• **The task**
Pull every line from the entries below and reproduce each one without any change.

[Dataset rows]
—————
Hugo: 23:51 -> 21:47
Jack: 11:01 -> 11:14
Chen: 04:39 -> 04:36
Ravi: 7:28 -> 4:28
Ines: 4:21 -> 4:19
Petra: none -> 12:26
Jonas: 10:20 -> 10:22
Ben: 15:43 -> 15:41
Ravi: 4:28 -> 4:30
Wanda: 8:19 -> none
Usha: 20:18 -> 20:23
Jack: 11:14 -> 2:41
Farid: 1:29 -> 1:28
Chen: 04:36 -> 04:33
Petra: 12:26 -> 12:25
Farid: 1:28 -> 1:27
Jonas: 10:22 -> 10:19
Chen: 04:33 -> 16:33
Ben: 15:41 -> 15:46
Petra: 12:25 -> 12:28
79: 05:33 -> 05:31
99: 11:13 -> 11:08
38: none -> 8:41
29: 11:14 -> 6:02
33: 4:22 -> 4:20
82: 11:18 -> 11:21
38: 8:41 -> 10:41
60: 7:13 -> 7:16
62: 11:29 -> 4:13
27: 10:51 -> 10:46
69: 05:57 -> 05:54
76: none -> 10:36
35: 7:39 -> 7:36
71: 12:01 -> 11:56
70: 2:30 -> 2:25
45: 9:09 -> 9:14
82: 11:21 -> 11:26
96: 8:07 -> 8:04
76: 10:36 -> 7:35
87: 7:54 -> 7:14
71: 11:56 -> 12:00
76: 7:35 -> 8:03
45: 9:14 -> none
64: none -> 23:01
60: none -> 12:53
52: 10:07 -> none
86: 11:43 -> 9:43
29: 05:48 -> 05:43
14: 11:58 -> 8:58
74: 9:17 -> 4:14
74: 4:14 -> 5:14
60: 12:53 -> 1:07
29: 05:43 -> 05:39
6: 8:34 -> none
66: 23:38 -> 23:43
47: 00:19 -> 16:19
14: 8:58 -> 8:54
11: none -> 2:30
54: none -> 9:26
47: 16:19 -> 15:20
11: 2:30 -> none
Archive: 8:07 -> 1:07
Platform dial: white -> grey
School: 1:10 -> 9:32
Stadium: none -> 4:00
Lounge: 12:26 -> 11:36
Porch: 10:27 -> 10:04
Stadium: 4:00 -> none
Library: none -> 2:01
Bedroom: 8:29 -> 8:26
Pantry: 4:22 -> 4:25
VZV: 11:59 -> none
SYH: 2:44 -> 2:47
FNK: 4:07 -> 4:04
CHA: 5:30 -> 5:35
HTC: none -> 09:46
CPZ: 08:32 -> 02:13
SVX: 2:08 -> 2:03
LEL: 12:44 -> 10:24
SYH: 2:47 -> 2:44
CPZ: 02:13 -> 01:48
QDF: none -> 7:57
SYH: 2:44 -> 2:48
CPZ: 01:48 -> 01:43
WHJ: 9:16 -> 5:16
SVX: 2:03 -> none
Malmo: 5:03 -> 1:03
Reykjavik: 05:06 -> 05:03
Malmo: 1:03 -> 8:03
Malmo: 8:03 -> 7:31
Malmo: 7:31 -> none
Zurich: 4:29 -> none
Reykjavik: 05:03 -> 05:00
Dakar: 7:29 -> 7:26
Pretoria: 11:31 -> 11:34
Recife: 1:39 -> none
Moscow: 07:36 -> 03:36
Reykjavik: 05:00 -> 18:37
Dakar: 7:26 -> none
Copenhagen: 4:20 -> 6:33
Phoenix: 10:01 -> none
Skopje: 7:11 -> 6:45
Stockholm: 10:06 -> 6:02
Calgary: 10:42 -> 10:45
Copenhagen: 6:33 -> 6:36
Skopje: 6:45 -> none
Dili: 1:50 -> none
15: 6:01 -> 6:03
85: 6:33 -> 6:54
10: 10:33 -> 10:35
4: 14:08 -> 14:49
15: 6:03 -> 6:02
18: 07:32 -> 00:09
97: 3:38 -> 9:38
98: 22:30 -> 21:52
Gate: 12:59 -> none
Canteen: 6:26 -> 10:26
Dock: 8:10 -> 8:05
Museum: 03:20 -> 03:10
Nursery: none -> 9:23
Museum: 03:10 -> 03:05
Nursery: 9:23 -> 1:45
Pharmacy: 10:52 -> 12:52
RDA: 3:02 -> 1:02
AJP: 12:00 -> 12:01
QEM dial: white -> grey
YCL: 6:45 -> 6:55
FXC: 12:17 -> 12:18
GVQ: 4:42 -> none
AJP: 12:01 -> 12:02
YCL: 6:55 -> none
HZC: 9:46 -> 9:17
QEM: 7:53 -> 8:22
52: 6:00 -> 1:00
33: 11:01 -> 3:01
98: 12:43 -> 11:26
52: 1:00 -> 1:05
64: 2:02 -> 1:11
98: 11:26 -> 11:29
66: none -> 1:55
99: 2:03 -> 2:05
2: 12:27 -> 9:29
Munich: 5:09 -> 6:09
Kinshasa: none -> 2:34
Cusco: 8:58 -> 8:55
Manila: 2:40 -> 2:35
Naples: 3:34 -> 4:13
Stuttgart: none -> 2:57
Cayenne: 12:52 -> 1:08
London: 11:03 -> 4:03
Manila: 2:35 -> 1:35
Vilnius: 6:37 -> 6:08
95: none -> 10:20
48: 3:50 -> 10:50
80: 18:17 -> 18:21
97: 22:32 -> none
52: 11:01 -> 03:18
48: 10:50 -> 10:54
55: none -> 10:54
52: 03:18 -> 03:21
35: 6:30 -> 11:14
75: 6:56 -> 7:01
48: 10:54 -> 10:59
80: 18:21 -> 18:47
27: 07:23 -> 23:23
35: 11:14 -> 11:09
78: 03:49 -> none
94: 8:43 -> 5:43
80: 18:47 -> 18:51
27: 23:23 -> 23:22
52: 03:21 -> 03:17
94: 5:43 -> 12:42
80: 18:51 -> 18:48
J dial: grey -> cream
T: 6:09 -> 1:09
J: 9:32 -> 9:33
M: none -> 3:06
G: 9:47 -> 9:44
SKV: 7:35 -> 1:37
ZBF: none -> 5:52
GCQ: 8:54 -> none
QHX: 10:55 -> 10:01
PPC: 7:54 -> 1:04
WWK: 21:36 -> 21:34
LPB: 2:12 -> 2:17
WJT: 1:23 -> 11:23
—————
• **Problem solution**
Hugo: 23:51 -> 21:47
Jack: 11:01 -> 11:14
Chen: 04:39 -> 04:36
Ravi: 7:28 -> 4:28
Ines: 4:21 -> 4:19
Petra: none -> 12:26
Jonas: 10:20 -> 10:22
Ben: 15:43 -> 15:41
Ravi: 4:28 -> 4:30
Wanda: 8:19 -> none
Usha: 20:18 -> 20:23
Jack: 11:14 -> 2:41
Farid: 1:29 -> 1:28
Chen: 04:36 -> 04:33
Petra: 12:26 -> 12:25
Farid: 1:28 -> 1:27
Jonas: 10:22 -> 10:19
Chen: 04:33 -> 16:33
Ben: 15:41 -> 15:46
Petra: 12:25 -> 12:28
79: 05:33 -> 05:31
99: 11:13 -> 11:08
38: none -> 8:41
29: 11:14 -> 6:02
33: 4:22 -> 4:20
82: 11:18 -> 11:21
38: 8:41 -> 10:41
60: 7:13 -> 7:16
62: 11:29 -> 4:13
27: 10:51 -> 10:46
69: 05:57 -> 05:54
76: none -> 10:36
35: 7:39 -> 7:36
71: 12:01 -> 11:56
70: 2:30 -> 2:25
45: 9:09 -> 9:14
82: 11:21 -> 11:26
96: 8:07 -> 8:04
76: 10:36 -> 7:35
87: 7:54 -> 7:14
71: 11:56 -> 12:00
76: 7:35 -> 8:03
45: 9:14 -> none
64: none -> 23:01
60: none -> 12:53
52: 10:07 -> none
86: 11:43 -> 9:43
29: 05:48 -> 05:43
14: 11:58 -> 8:58
74: 9:17 -> 4:14
74: 4:14 -> 5:14
60: 12:53 -> 1:07
29: 05:43 -> 05:39
6: 8:34 -> none
66: 23:38 -> 23:43
47: 00:19 -> 16:19
14: 8:58 -> 8:54
11: none -> 2:30
54: none -> 9:26
47: 16:19 -> 15:20
11: 2:30 -> none
Archive: 8:07 -> 1:07
Platform dial: white -> grey
School: 1:10 -> 9:32
Stadium: none -> 4:00
Lounge: 12:26 -> 11:36
Porch: 10:27 -> 10:04
Stadium: 4:00 -> none
Library: none -> 2:01
Bedroom: 8:29 -> 8:26
Pantry: 4:22 -> 4:25
VZV: 11:59 -> none
SYH: 2:44 -> 2:47
FNK: 4:07 -> 4:04
CHA: 5:30 -> 5:35
HTC: none -> 09:46
CPZ: 08:32 -> 02:13
SVX: 2:08 -> 2:03
LEL: 12:44 -> 10:24
SYH: 2:47 -> 2:44
CPZ: 02:13 -> 01:48
QDF: none -> 7:57
SYH: 2:44 -> 2:48
CPZ: 01:48 -> 01:43
WHJ: 9:16 -> 5:16
SVX: 2:03 -> none
Malmo: 5:03 -> 1:03
Reykjavik: 05:06 -> 05:03
Malmo: 1:03 -> 8:03
Malmo: 8:03 -> 7:31
Malmo: 7:31 -> none
Zurich: 4:29 -> none
Reykjavik: 05:03 -> 05:00
Dakar: 7:29 -> 7:26
Pretoria: 11:31 -> 11:34
Recife: 1:39 -> none
Moscow: 07:36 -> 03:36
Reykjavik: 05:00 -> 18:37
Dakar: 7:26 -> none
Copenhagen: 4:20 -> 6:33
Phoenix: 10:01 -> none
Skopje: 7:11 -> 6:45
Stockholm: 10:06 -> 6:02
Calgary: 10:42 -> 10:45
Copenhagen: 6:33 -> 6:36
Skopje: 6:45 -> none
Dili: 1:50 -> none
15: 6:01 -> 6:03
85: 6:33 -> 6:54
10: 10:33 -> 10:35
4: 14:08 -> 14:49
15: 6:03 -> 6:02
18: 07:32 -> 00:09
97: 3:38 -> 9:38
98: 22:30 -> 21:52
Gate: 12:59 -> none
Canteen: 6:26 -> 10:26
Dock: 8:10 -> 8:05
Museum: 03:20 -> 03:10
Nursery: none -> 9:23
Museum: 03:10 -> 03:05
Nursery: 9:23 -> 1:45
Pharmacy: 10:52 -> 12:52
RDA: 3:02 -> 1:02
AJP: 12:00 -> 12:01
QEM dial: white -> grey
YCL: 6:45 -> 6:55
FXC: 12:17 -> 12:18
GVQ: 4:42 -> none
AJP: 12:01 -> 12:02
YCL: 6:55 -> none
HZC: 9:46 -> 9:17
QEM: 7:53 -> 8:22
52: 6:00 -> 1:00
33: 11:01 -> 3:01
98: 12:43 -> 11:26
52: 1:00 -> 1:05
64: 2:02 -> 1:11
98: 11:26 -> 11:29
66: none -> 1:55
99: 2:03 -> 2:05
2: 12:27 -> 9:29
Munich: 5:09 -> 6:09
Kinshasa: none -> 2:34
Cusco: 8:58 -> 8:55
Manila: 2:40 -> 2:35
Naples: 3:34 -> 4:13
Stuttgart: none -> 2:57
Cayenne: 12:52 -> 1:08
London: 11:03 -> 4:03
Manila: 2:35 -> 1:35
Vilnius: 6:37 -> 6:08
95: none -> 10:20
48: 3:50 -> 10:50
80: 18:17 -> 18:21
97: 22:32 -> none
52: 11:01 -> 03:18
48: 10:50 -> 10:54
55: none -> 10:54
52: 03:18 -> 03:21
35: 6:30 -> 11:14
75: 6:56 -> 7:01
48: 10:54 -> 10:59
80: 18:21 -> 18:47
27: 07:23 -> 23:23
35: 11:14 -> 11:09
78: 03:49 -> none
94: 8:43 -> 5:43
80: 18:47 -> 18:51
27: 23:23 -> 23:22
52: 03:21 -> 03:17
94: 5:43 -> 12:42
80: 18:51 -> 18:48
J dial: grey -> cream
T: 6:09 -> 1:09
J: 9:32 -> 9:33
M: none -> 3:06
G: 9:47 -> 9:44
SKV: 7:35 -> 1:37
ZBF: none -> 5:52
GCQ: 8:54 -> none
QHX: 10:55 -> 10:01
PPC: 7:54 -> 1:04
WWK: 21:36 -> 21:34
LPB: 2:12 -> 2:17
WJT: 1:23 -> 11:23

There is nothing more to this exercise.